● **PROBLEM DETAILS**:
Return the run of lines below that opens with the line containing "D1: zener (A" and closes with the line containing "R2: none -> 1.3k (n16, n38)", keeping each one exact.

● **DATASET RECORDS**:

-------

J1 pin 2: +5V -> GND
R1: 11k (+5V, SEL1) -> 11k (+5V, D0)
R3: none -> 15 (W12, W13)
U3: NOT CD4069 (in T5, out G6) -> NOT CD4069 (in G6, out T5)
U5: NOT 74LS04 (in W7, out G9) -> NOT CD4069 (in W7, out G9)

-------

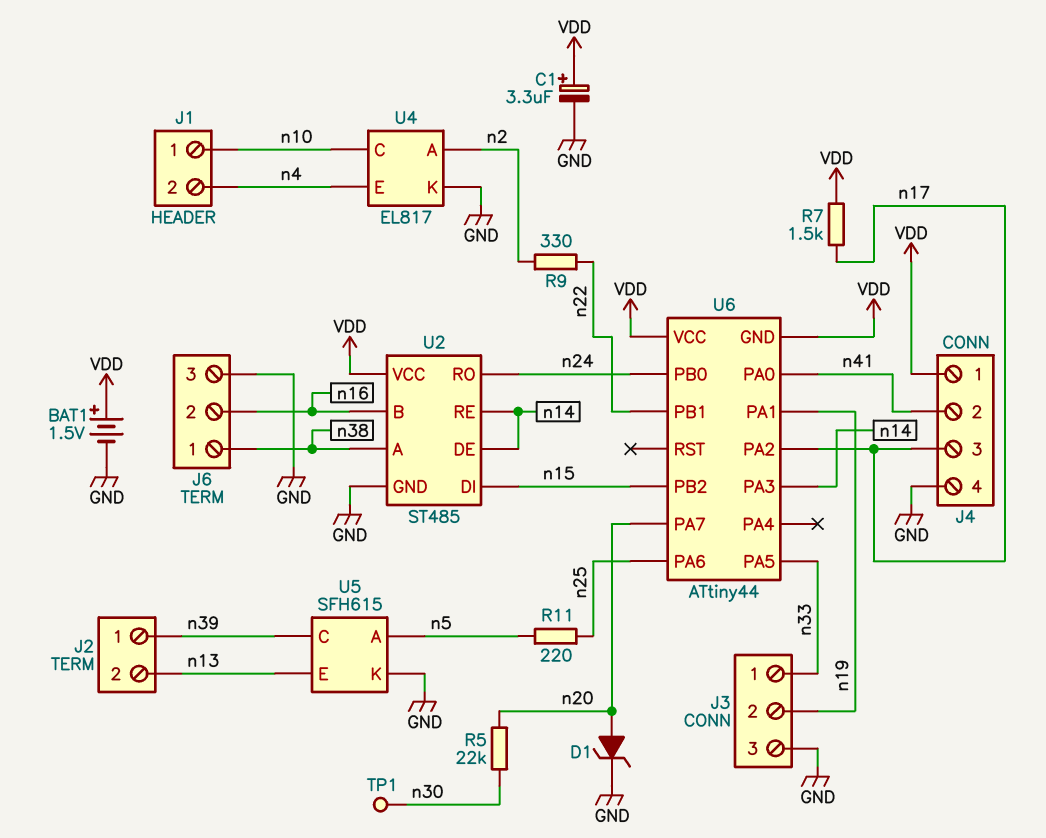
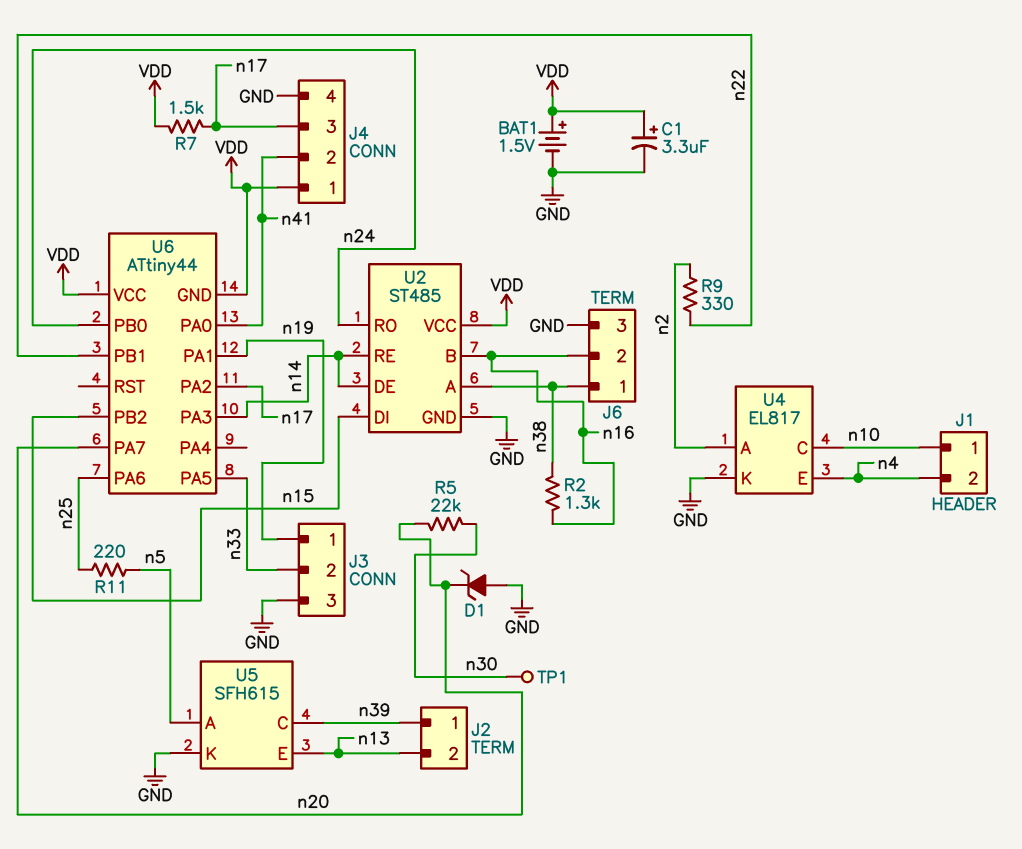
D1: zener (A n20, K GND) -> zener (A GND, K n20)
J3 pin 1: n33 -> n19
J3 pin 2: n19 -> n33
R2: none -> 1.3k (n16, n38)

-------

● **RESPONSE AREA**:
D1: zener (A n20, K GND) -> zener (A GND, K n20)
J3 pin 1: n33 -> n19
J3 pin 2: n19 -> n33
R2: none -> 1.3k (n16, n38)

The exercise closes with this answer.